Work instructions:
The job is to find each line in the entries holding the string "mushroom" and copy that line.

Given data:
"""

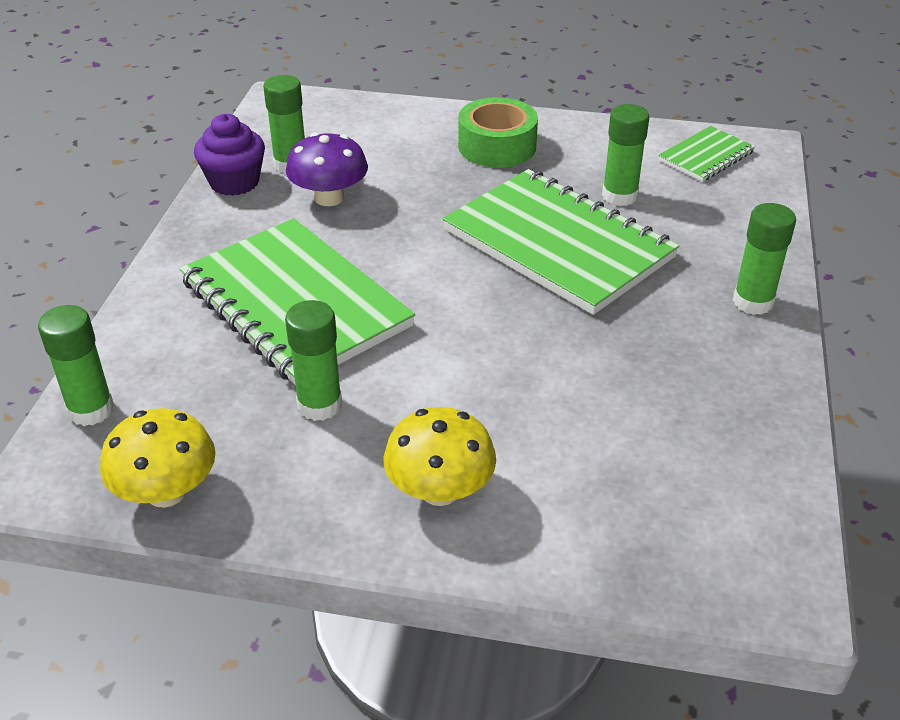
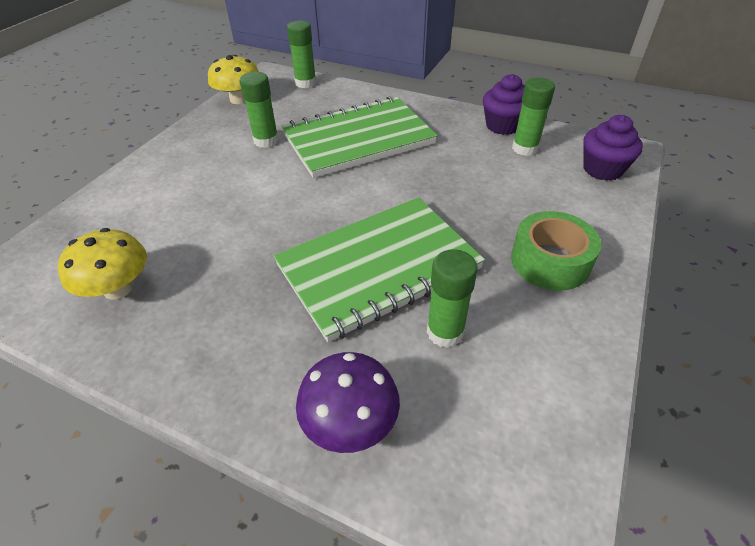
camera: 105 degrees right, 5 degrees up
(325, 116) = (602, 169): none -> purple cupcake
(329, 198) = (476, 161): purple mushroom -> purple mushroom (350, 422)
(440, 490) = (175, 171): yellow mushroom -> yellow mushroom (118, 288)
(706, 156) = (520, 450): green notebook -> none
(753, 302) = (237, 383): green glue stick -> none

"""
"""

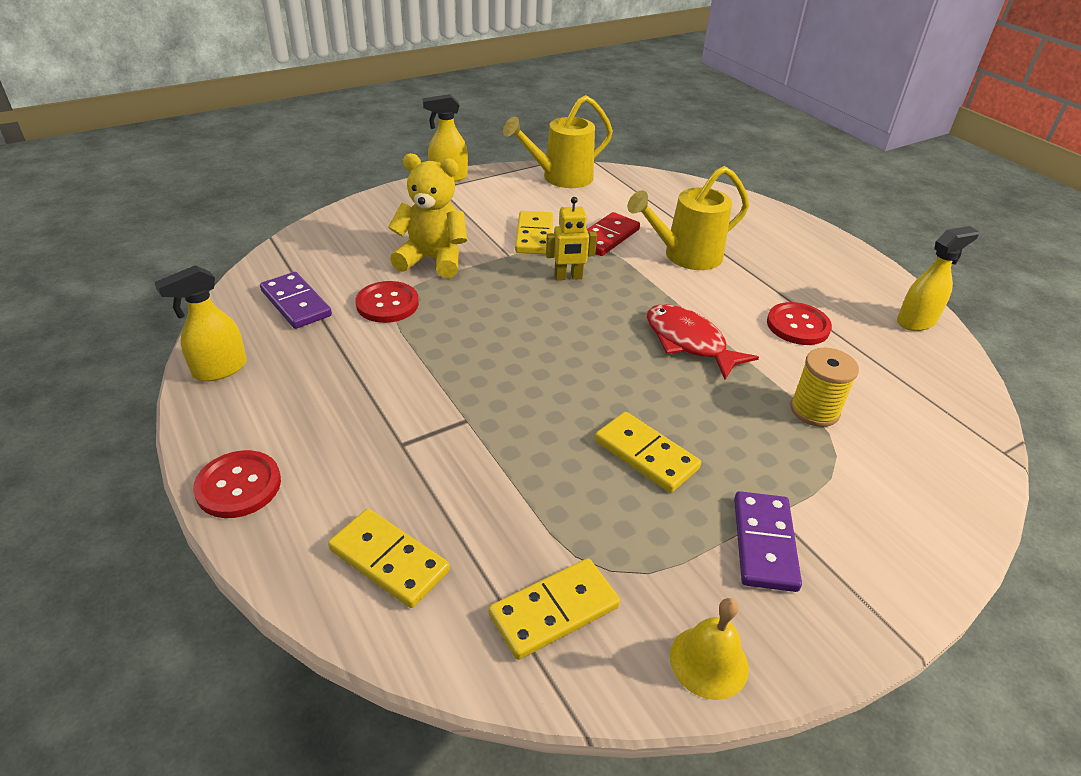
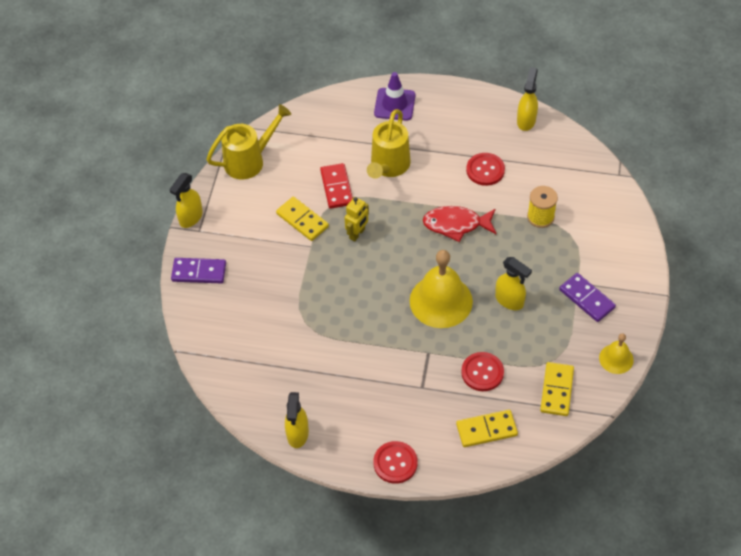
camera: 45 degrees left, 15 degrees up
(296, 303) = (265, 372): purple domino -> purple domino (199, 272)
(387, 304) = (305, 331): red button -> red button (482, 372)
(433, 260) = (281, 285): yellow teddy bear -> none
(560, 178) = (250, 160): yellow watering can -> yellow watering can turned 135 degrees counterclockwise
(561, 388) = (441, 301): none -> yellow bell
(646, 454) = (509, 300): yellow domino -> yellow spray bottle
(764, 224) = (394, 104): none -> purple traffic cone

"""
"""

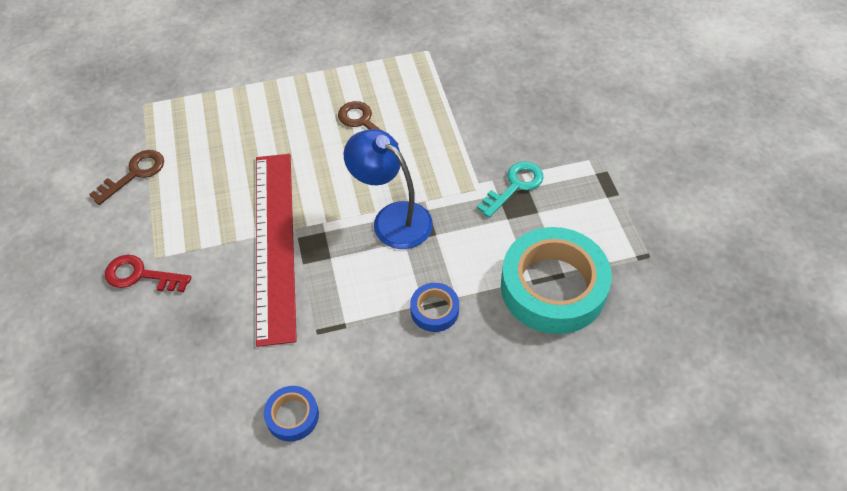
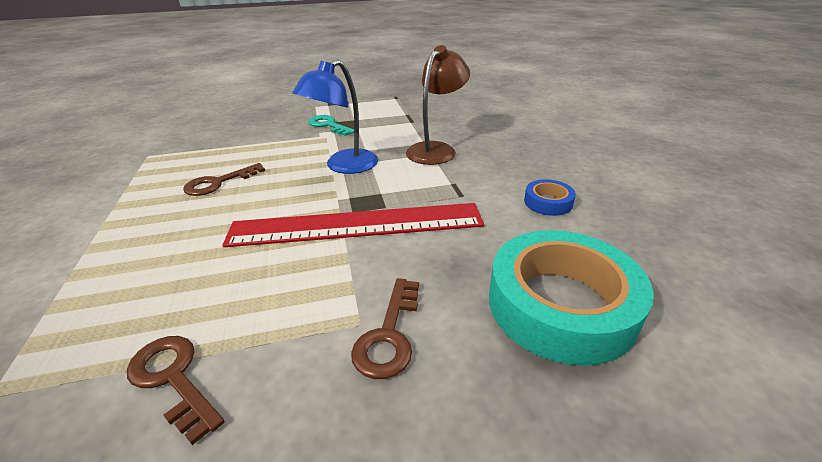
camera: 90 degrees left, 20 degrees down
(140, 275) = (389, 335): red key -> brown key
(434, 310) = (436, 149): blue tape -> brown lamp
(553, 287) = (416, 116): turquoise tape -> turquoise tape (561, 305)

"""

Problem solution:
(329, 198) = (476, 161): purple mushroom -> purple mushroom (350, 422)
(440, 490) = (175, 171): yellow mushroom -> yellow mushroom (118, 288)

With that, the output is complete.